## Task details
The goal is a clean copy of all the data below, with pictures dropped and everything else retyped exactly.

## Exercise inputs
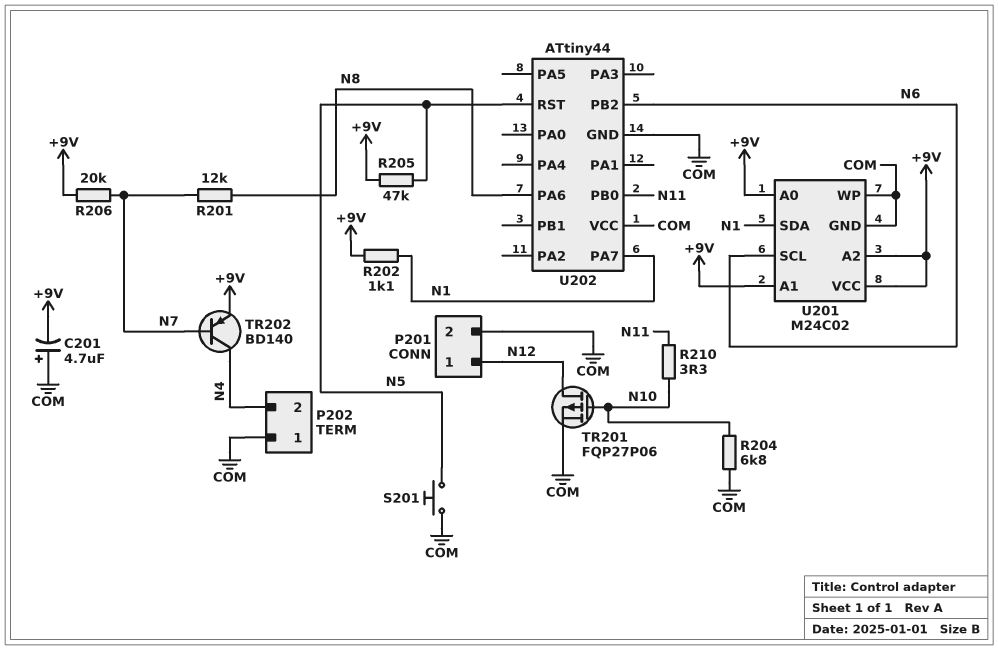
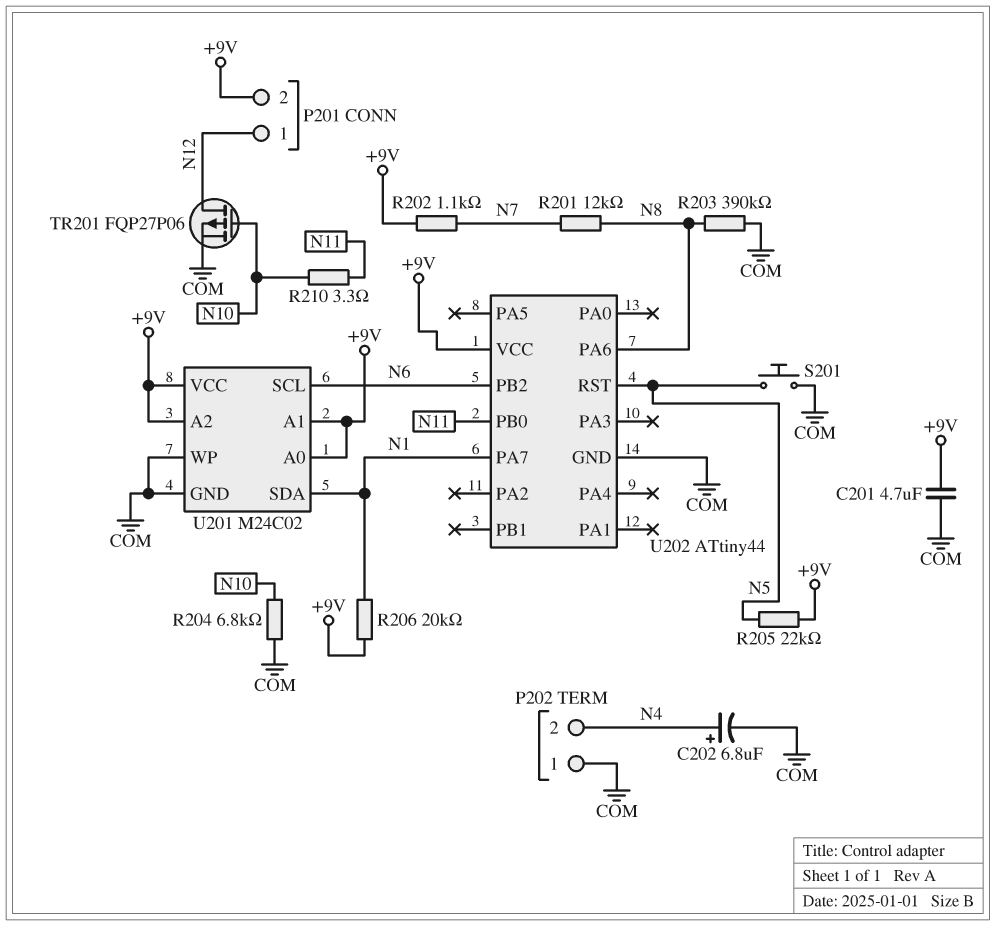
C201: 4.7uF (plus COM, minus +9V) -> 4.7uF (+9V, COM)
C202: none -> 6.8uF (plus N4, minus COM)
P201 pin 2: COM -> +9V
R202: 1.1k (+9V, N1) -> 1.1k (+9V, N7)
R203: none -> 390k (COM, N8)
R205: 47k (+9V, N5) -> 22k (+9V, N5)
R206: 20k (+9V, N7) -> 20k (+9V, N1)
TR202: PNP BD140 (B N7, C N4, E +9V) -> none
U202 pin VCC: COM -> +9V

## Result of the task
C201: 4.7uF (plus COM, minus +9V) -> 4.7uF (+9V, COM)
C202: none -> 6.8uF (plus N4, minus COM)
P201 pin 2: COM -> +9V
R202: 1.1k (+9V, N1) -> 1.1k (+9V, N7)
R203: none -> 390k (COM, N8)
R205: 47k (+9V, N5) -> 22k (+9V, N5)
R206: 20k (+9V, N7) -> 20k (+9V, N1)
TR202: PNP BD140 (B N7, C N4, E +9V) -> none
U202 pin VCC: COM -> +9V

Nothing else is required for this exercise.